■ RECORDS SHOWN ■
=======

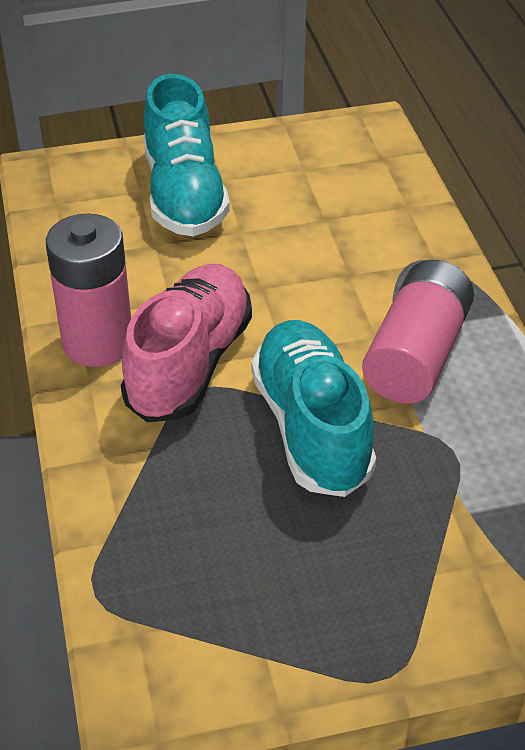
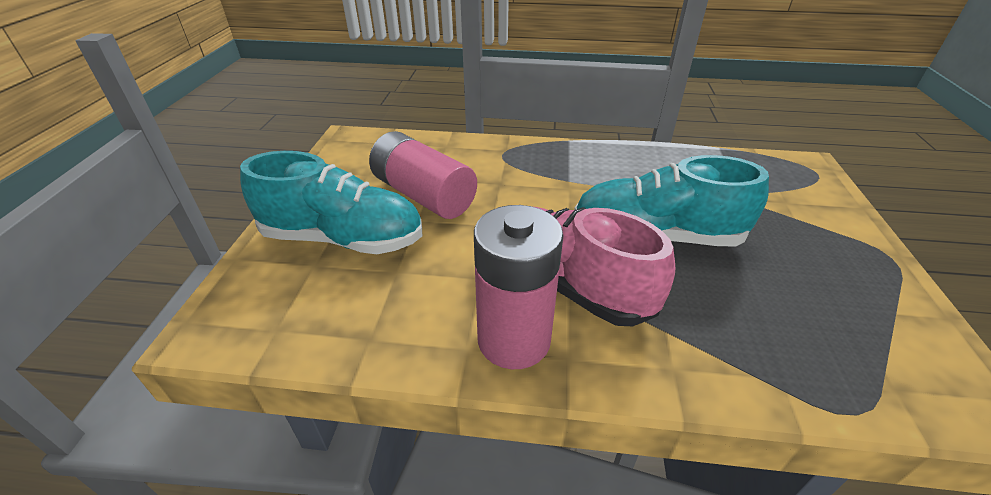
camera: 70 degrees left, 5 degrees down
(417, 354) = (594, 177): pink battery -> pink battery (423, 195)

=======

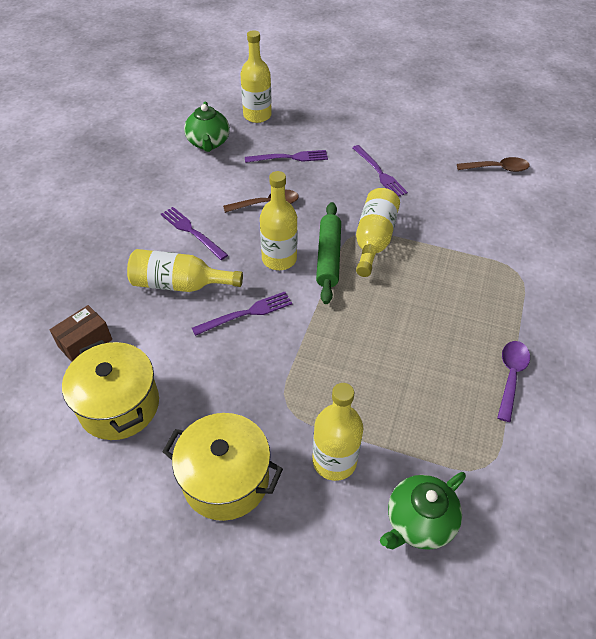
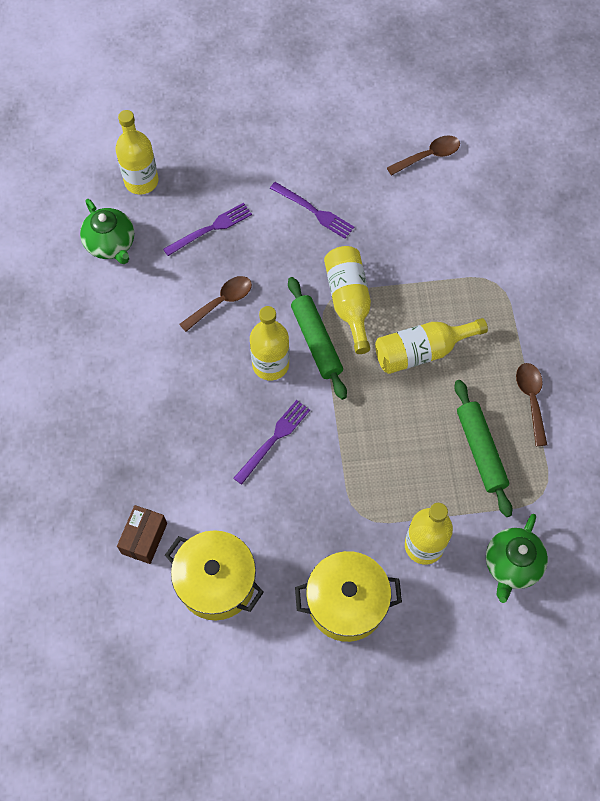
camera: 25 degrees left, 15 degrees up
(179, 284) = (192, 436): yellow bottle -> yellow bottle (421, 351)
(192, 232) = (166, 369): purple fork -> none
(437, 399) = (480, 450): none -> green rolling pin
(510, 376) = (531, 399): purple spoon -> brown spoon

=======

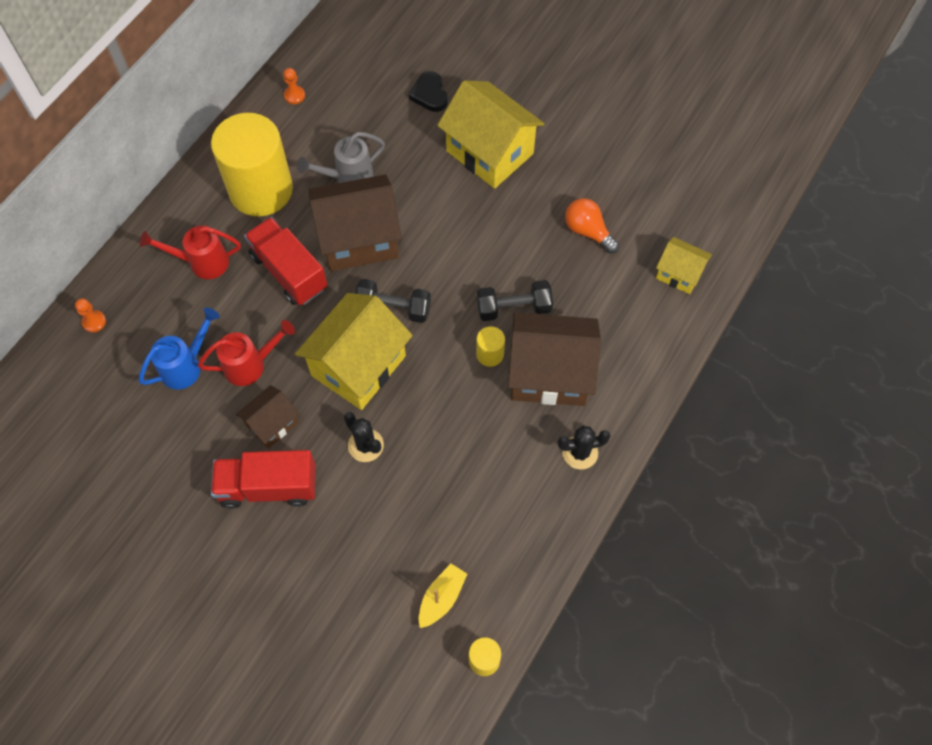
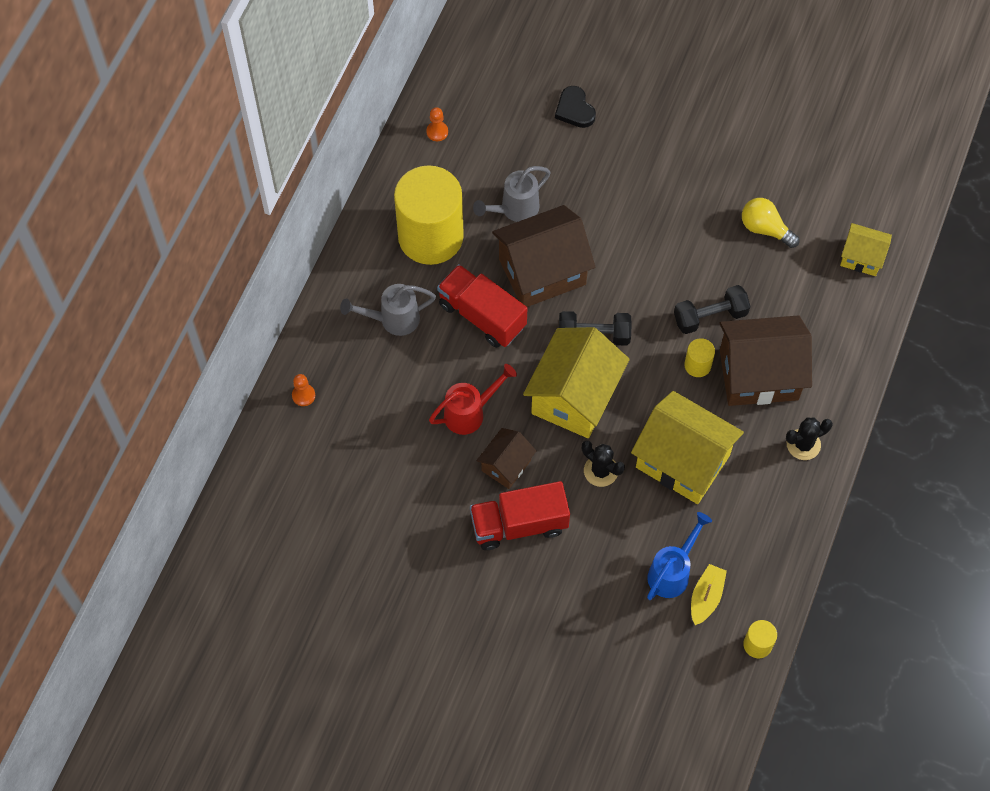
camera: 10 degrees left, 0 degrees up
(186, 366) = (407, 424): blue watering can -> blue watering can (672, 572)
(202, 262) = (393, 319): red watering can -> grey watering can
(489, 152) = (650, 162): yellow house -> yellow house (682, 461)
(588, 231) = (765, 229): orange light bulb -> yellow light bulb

=======

■ EXERCISE DETAILS ■
Reproduce only the lines above, starting at the line with "camera: 70 degrees left, 5 degrees down" and ending at the line with "(417, 354) = (594, 177): pink", exactly as written.

■ RESPONSE ■
camera: 70 degrees left, 5 degrees down
(417, 354) = (594, 177): pink battery -> pink battery (423, 195)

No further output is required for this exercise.